DIRECTIONS FOR THIS TASK:
Go through the entries below and collect each line with the string "wallet" in it.
(PROVIDED ENTRIES Opens)
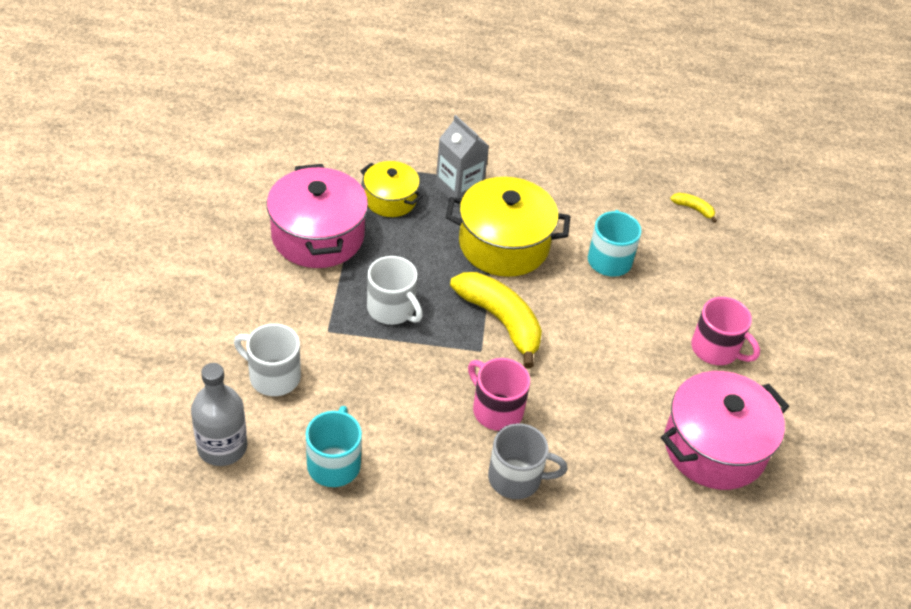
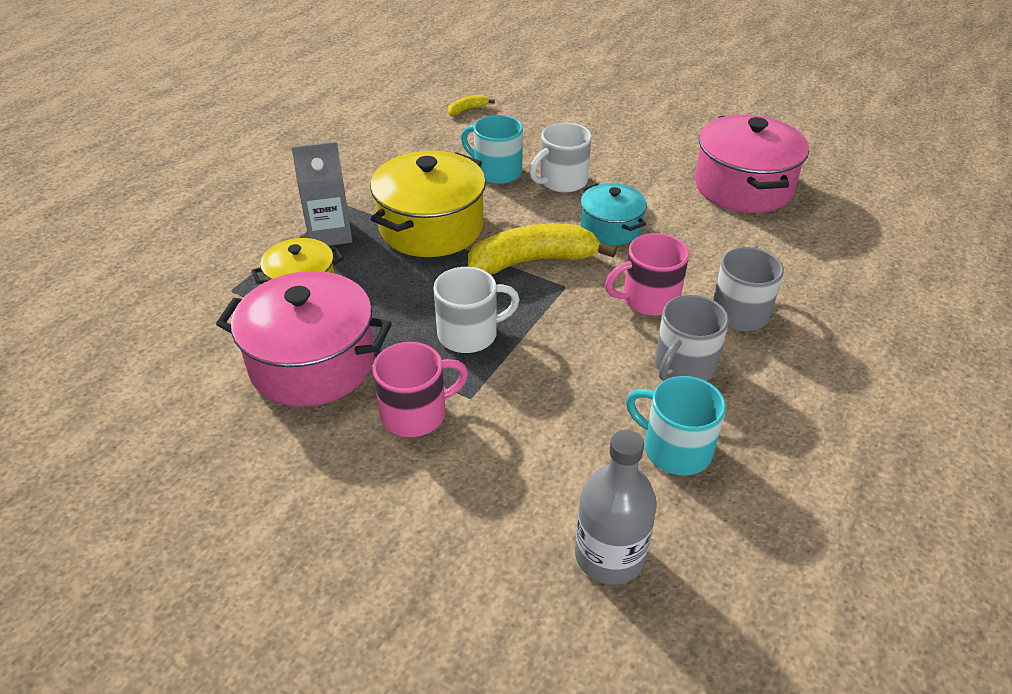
camera: 60 degrees left, 5 degrees down
white mug [234,324,301,396] -> white mug moved to [529,123,592,193]
pink mug [691,297,760,365] -> pink mug moved to [373,342,468,437]
none -> turquoise pot [581,183,647,245]
none -> grey mug [655,295,729,381]

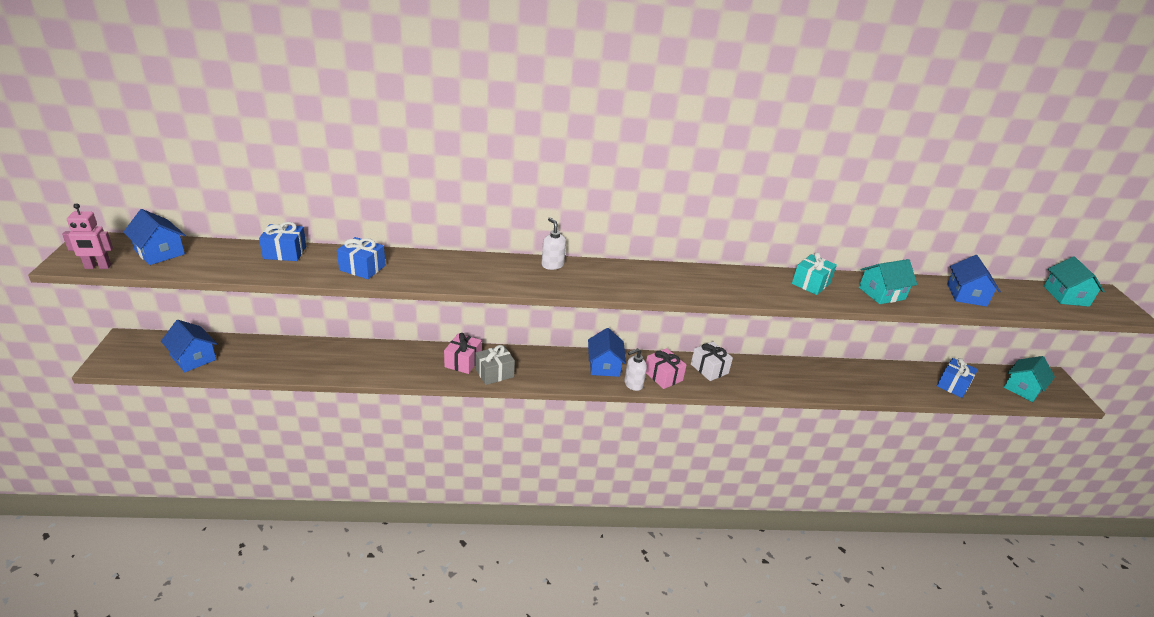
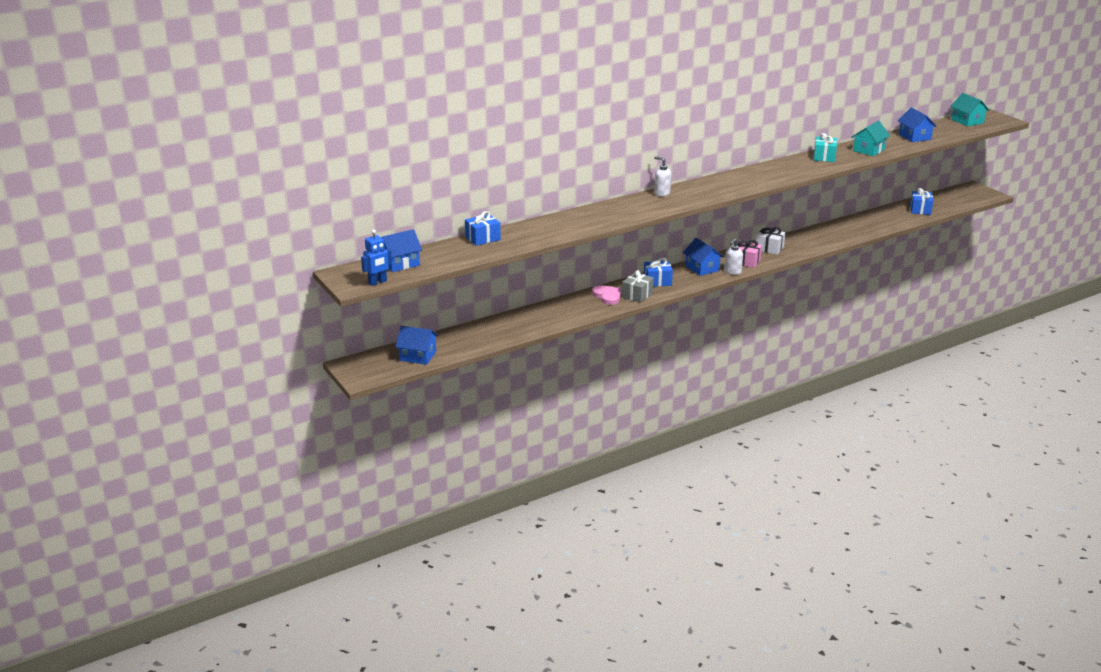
camera: 25 degrees left, 5 degrees down
pink robot [62,203,113,269] -> blue robot [361,230,392,286]
blue house [123,209,185,265] -> blue house turned 45 degrees counterclockwise [381,229,422,272]
blue gift [337,237,386,279] -> blue gift moved to [644,258,673,287]
pink gift [444,333,482,374] -> pink heart [592,285,622,305]
turquoise house [1004,356,1055,402] -> none

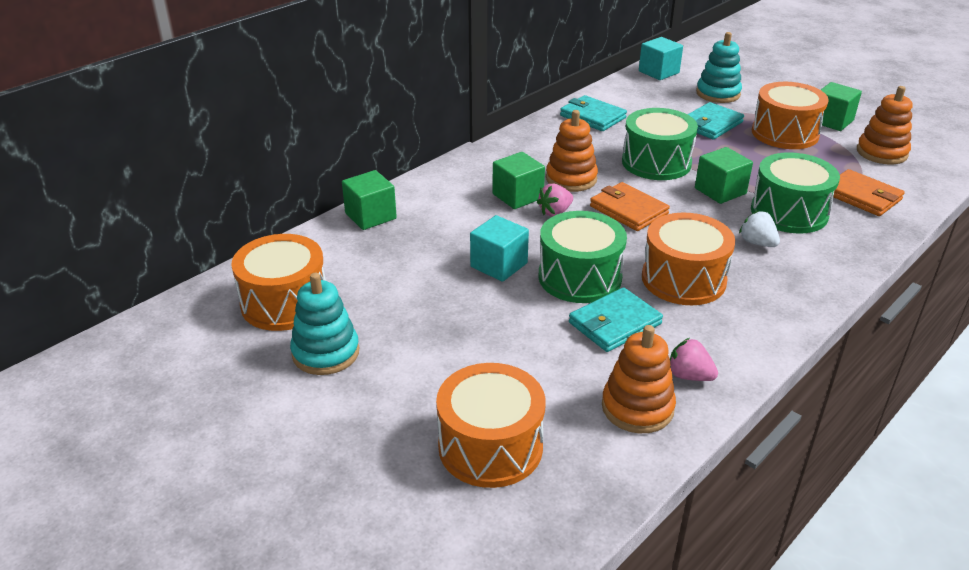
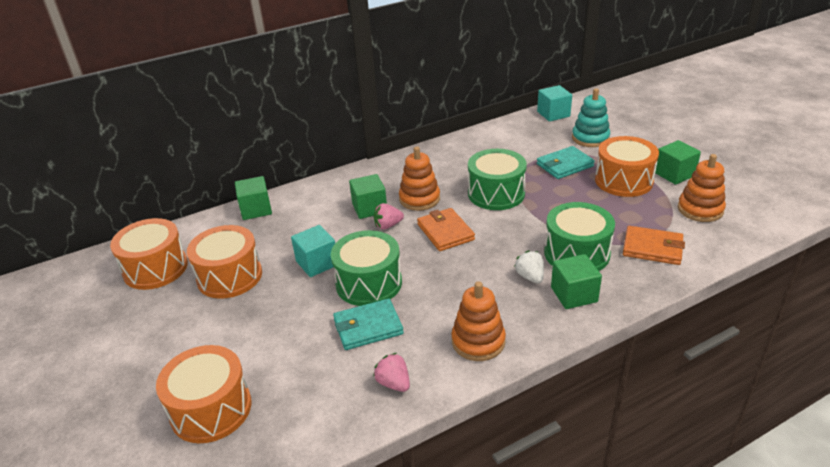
camera: 20 degrees right, 0 degrees up
turquoise stacking toy [290,273,359,375] -> none
turquoise wallet [560,95,627,131] -> none
orange stacking toy [602,325,676,433] -> orange stacking toy moved to [451,281,506,361]
orange drum [642,213,735,305] -> orange drum moved to [187,225,262,299]
green cube [695,147,753,204] -> green cube moved to [551,254,602,309]
orange wallet [834,169,905,216] -> orange wallet turned 45 degrees counterclockwise [623,226,685,265]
(PROVIDED ENTRIES Closes)
ANSWER SPACE:
turquoise wallet [560,95,627,131] -> none
orange wallet [834,169,905,216] -> orange wallet turned 45 degrees counterclockwise [623,226,685,265]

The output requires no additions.